- **Your objective**
Update the data from its first line up to and including the line with "road 2 (residential): [(0,392),(115,511)]", rewriting those lines with "centreline" replaced by "centerline" and everything else left as it is.

-----

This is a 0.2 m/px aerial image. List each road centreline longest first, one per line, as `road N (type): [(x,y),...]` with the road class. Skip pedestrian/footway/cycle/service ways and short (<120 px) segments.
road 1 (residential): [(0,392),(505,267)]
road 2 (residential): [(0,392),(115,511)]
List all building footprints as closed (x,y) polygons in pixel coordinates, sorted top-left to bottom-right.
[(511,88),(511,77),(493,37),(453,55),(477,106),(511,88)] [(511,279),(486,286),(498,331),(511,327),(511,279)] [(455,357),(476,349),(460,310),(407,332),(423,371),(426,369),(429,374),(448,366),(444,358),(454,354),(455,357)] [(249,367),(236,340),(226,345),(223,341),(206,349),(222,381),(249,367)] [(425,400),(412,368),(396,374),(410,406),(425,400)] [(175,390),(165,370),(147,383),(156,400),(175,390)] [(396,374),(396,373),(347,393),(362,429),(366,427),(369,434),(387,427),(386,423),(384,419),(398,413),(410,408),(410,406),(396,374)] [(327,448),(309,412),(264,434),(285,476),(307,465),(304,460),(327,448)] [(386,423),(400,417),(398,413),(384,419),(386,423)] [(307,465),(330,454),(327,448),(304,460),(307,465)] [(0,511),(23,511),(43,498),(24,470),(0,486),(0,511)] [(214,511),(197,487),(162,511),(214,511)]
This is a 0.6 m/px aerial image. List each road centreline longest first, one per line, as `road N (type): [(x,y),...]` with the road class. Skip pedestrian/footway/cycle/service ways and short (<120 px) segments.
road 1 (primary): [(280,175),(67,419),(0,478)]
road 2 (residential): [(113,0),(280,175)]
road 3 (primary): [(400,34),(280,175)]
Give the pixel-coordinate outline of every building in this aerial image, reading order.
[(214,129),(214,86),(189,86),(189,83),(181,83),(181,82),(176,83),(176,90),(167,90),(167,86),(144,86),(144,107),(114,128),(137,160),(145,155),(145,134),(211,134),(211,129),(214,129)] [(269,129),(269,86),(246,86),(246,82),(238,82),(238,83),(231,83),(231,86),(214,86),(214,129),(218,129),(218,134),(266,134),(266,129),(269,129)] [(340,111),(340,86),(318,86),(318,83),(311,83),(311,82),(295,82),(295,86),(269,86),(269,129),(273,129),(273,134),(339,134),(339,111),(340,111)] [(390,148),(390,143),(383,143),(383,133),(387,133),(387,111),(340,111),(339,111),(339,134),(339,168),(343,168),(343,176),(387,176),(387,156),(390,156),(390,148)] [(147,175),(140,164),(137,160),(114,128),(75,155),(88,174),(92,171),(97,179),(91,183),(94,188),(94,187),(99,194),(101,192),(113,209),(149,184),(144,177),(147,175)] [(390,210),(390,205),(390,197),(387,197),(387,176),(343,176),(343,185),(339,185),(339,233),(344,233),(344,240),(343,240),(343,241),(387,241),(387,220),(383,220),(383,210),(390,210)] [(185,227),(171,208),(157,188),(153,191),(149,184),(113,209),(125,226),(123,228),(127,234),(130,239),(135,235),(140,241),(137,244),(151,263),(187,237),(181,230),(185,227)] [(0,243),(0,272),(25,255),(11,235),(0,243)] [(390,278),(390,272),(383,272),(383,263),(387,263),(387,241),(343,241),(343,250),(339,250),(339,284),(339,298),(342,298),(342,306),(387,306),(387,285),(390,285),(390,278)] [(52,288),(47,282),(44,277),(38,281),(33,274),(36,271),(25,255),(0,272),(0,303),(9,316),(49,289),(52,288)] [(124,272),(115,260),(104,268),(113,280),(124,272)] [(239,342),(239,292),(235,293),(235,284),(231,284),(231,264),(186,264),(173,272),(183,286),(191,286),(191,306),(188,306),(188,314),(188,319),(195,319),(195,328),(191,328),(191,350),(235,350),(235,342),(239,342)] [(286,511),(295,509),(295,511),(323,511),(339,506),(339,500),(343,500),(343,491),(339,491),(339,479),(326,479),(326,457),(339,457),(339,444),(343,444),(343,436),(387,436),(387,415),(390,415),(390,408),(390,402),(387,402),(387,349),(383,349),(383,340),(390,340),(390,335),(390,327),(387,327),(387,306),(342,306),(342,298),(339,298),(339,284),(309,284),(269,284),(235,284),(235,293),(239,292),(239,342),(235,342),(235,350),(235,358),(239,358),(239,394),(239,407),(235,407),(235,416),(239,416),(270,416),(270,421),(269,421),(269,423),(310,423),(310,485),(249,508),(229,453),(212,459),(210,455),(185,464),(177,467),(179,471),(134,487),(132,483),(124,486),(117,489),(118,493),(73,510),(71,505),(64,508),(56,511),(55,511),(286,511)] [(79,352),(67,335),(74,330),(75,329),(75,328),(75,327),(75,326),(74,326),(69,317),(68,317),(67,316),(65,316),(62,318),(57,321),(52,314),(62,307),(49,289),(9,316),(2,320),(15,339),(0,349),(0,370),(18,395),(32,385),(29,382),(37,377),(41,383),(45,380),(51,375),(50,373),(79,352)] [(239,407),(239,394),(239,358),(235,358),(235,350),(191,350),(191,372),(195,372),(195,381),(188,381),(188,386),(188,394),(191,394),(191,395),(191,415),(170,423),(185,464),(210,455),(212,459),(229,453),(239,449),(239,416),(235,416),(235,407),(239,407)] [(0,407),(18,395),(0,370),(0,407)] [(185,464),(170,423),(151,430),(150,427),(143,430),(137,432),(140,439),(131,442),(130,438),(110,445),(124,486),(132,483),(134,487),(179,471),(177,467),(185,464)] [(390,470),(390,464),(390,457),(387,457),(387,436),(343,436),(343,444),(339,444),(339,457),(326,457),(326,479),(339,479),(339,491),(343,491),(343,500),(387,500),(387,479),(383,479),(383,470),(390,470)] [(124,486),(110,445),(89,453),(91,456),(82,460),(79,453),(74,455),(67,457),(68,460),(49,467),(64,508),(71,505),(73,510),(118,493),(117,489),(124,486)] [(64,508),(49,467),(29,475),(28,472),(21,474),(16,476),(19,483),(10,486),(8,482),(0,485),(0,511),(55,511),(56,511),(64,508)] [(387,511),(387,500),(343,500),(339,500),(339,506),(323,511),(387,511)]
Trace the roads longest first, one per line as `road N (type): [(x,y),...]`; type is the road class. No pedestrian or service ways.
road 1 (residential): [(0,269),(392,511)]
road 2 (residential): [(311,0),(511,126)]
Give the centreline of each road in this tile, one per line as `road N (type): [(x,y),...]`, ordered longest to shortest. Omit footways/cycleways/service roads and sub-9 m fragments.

-----

- **Result for this exercise**
This is a 0.2 m/px aerial image. List each road centerline longest first, one per line, as `road N (type): [(x,y),...]` with the road class. Skip pedestrian/footway/cycle/service ways and short (<120 px) segments.
road 1 (residential): [(0,392),(505,267)]
road 2 (residential): [(0,392),(115,511)]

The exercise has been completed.